# [What to produce]
Reproduce the data from its first line through the line containing "road 1 (secondary): [(0,254),(511,27)]", changing "service driveways" to "service roads" and leaving everything else the same.

Records excerpted from a collection:
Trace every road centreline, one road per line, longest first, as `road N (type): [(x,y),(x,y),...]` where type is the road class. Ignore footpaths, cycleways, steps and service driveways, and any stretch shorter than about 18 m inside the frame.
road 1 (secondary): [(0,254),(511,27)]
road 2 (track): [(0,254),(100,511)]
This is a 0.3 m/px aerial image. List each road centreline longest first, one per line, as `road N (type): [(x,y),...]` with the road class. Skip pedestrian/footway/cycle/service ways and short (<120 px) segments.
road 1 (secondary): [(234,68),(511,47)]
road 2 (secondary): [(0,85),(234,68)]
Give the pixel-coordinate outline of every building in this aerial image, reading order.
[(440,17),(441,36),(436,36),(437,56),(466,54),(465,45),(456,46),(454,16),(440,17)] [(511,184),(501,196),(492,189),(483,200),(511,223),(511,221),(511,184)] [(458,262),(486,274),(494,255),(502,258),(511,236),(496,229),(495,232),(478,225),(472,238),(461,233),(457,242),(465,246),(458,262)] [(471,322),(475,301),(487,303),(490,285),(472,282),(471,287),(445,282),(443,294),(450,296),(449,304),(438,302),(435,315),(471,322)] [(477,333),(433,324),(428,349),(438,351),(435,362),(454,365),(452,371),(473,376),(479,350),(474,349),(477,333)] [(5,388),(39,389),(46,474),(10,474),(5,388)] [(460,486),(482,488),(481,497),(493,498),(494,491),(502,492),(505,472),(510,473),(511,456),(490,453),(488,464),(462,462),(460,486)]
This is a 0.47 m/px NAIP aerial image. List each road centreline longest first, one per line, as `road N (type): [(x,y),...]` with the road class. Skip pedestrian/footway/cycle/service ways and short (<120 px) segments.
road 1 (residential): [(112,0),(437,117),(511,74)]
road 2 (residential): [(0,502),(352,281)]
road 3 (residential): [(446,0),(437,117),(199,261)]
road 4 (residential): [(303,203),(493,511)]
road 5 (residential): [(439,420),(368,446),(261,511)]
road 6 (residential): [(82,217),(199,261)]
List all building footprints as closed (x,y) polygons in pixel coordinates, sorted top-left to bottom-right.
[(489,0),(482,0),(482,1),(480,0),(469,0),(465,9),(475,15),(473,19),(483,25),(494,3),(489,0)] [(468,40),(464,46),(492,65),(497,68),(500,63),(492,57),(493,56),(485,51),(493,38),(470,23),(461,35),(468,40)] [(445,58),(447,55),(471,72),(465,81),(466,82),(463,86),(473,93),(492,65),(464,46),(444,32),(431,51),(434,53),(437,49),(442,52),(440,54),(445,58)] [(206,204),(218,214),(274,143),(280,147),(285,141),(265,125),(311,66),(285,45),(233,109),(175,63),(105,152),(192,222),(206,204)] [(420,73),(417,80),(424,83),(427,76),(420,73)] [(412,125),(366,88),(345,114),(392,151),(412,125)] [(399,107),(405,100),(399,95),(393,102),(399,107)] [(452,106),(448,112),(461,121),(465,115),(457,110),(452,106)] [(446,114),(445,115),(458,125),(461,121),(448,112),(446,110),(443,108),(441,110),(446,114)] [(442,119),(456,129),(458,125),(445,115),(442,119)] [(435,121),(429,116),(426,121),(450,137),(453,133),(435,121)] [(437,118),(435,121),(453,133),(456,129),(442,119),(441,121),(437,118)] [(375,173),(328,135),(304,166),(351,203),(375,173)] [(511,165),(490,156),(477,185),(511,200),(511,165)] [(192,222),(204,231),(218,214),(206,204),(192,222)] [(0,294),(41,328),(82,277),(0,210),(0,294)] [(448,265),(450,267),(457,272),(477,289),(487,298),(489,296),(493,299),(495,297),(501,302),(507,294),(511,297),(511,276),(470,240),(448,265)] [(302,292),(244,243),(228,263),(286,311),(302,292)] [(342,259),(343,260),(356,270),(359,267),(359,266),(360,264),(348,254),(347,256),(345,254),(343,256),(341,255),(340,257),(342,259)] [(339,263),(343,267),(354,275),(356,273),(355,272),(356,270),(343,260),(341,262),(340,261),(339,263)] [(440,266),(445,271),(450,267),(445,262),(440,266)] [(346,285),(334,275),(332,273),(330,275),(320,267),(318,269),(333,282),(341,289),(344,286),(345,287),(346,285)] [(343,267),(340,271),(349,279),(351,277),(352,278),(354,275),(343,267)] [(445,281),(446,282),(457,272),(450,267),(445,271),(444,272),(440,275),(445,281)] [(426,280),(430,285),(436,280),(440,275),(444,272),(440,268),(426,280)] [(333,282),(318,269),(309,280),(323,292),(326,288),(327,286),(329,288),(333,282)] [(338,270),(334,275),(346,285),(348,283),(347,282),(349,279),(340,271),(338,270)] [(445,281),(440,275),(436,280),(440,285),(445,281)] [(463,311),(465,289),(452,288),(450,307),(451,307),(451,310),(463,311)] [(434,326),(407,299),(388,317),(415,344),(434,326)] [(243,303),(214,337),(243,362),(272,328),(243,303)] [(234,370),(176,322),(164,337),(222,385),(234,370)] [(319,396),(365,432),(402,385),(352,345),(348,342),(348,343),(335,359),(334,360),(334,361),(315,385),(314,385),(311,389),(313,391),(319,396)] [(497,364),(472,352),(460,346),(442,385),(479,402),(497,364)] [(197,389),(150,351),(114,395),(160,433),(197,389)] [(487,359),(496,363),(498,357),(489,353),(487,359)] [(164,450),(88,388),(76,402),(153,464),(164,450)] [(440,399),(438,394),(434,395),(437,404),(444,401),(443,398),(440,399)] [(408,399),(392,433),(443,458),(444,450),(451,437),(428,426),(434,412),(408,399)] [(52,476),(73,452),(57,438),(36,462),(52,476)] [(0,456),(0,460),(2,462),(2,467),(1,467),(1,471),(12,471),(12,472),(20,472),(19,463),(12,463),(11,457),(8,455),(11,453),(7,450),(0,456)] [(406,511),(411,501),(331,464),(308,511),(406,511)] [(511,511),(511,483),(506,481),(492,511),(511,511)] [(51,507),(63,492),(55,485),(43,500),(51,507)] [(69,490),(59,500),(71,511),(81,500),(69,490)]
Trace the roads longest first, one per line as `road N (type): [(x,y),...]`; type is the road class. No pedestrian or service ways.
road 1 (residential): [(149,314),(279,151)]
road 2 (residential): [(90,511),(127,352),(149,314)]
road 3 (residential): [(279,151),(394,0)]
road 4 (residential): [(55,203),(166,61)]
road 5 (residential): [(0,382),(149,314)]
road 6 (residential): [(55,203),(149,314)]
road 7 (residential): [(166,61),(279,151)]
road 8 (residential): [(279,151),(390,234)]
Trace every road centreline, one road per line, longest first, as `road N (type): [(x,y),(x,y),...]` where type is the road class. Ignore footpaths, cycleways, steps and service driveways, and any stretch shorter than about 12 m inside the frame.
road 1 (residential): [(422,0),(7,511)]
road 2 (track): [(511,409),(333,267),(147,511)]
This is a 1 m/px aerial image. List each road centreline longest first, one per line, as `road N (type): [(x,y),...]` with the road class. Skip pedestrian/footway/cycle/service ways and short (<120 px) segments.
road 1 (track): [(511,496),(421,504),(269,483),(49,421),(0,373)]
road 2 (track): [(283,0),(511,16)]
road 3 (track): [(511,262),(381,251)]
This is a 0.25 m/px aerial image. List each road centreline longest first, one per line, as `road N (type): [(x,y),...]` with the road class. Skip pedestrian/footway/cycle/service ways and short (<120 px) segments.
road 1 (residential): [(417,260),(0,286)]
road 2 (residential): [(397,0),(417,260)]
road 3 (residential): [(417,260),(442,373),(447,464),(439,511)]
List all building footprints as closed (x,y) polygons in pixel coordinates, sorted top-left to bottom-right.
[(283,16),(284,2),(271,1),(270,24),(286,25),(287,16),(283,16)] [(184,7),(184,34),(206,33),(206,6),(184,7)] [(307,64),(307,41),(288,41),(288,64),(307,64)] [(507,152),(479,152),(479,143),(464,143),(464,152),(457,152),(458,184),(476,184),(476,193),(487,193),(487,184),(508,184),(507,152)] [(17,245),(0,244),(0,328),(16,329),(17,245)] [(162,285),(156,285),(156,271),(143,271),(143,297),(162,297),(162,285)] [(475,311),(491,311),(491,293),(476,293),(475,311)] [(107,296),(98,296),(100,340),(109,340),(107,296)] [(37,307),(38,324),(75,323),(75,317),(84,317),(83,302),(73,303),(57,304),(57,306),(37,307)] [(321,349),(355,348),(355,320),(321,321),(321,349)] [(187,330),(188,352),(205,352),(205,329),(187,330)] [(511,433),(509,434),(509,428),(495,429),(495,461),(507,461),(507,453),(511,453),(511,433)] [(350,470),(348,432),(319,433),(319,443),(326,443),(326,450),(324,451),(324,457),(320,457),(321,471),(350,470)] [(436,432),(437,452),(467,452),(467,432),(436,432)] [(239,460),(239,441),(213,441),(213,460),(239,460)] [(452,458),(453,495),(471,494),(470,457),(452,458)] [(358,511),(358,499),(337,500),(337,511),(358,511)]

# [Answer to this problem]
Trace every road centreline, one road per line, longest first, as `road N (type): [(x,y),(x,y),...]` where type is the road class. Ignore footpaths, cycleways, steps and service roads, and any stretch shorter than about 18 m inside the frame.
road 1 (secondary): [(0,254),(511,27)]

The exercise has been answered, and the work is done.